Aim of the task: Your answer should consist of each line below that contains the string "degrees".

#####

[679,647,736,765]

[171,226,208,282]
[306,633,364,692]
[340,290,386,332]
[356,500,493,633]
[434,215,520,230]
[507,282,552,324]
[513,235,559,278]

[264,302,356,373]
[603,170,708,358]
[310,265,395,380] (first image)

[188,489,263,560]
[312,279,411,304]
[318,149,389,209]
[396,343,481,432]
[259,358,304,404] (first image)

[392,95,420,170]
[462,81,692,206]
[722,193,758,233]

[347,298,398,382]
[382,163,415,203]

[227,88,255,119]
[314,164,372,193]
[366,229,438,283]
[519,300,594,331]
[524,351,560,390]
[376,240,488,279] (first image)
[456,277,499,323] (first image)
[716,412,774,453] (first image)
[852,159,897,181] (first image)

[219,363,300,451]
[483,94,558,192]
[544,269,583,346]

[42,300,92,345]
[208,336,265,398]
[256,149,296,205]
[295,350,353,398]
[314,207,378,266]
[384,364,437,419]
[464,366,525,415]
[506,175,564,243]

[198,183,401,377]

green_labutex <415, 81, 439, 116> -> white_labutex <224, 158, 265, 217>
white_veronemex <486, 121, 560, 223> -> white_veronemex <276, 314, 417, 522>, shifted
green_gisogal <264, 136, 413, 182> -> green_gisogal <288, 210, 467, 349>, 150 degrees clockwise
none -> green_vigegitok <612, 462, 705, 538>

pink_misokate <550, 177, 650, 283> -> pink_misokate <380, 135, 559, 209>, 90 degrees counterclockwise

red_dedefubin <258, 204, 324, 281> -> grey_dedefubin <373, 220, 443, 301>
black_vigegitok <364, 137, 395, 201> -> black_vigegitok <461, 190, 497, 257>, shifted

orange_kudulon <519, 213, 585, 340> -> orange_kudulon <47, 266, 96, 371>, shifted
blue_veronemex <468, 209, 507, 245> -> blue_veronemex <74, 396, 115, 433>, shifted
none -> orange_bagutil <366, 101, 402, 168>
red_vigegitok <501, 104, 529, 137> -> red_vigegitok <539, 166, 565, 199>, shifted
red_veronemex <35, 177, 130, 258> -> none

#####

Output:
green_gisogal <264, 136, 413, 182> -> green_gisogal <288, 210, 467, 349>, 150 degrees clockwise
pink_misokate <550, 177, 650, 283> -> pink_misokate <380, 135, 559, 209>, 90 degrees counterclockwise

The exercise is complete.